:: TASK DIRECTIONS ::
From the records below, copy each line that has the word "shifted" in it.
Start of Block
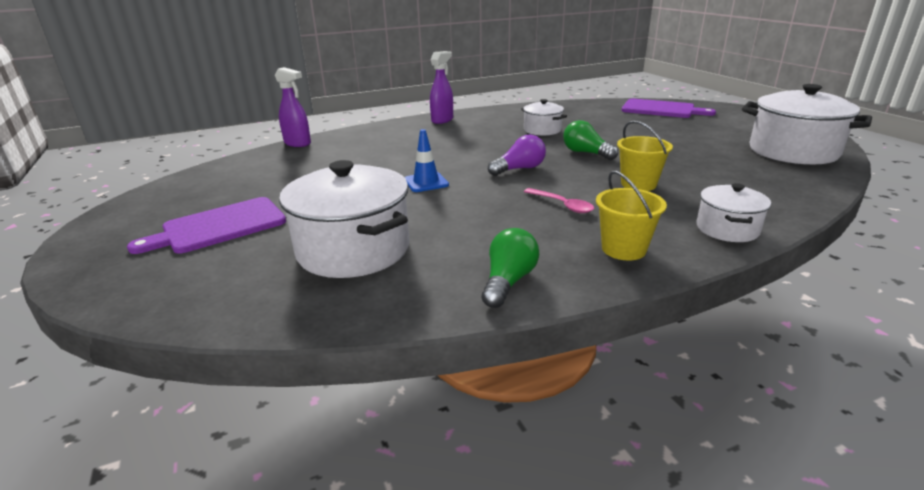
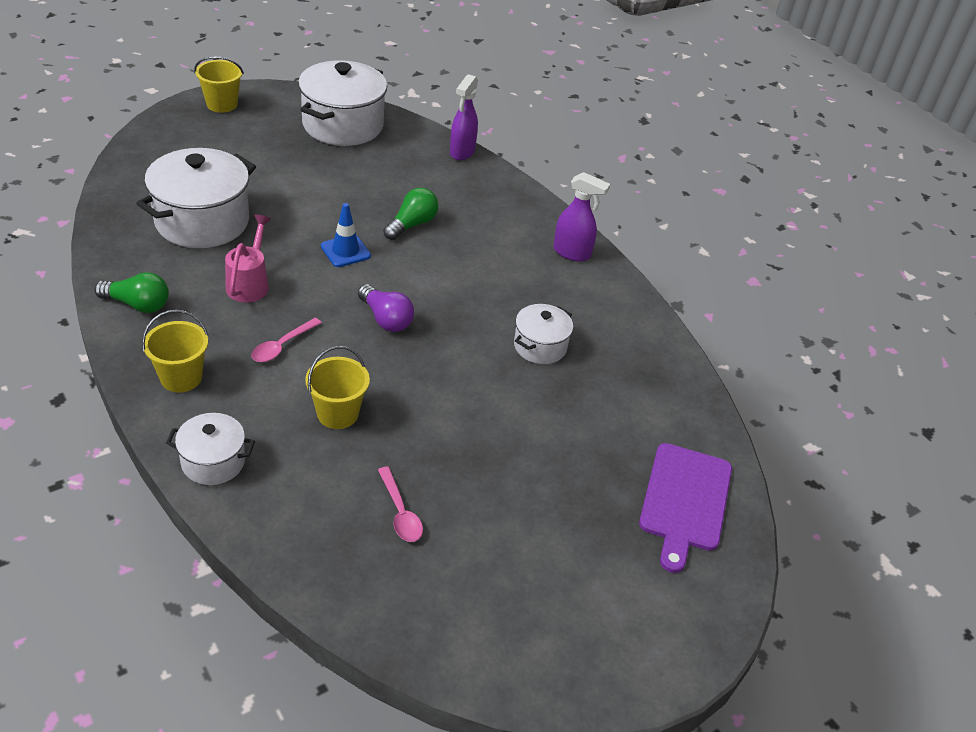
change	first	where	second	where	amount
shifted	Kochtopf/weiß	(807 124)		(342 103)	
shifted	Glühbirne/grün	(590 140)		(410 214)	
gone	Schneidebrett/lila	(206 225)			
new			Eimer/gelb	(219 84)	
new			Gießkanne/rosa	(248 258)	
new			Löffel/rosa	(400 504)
End of Block
:: EXERCISE RESPONSE ::
shifted	Kochtopf/weiß	(807 124)		(342 103)	
shifted	Glühbirne/grün	(590 140)		(410 214)	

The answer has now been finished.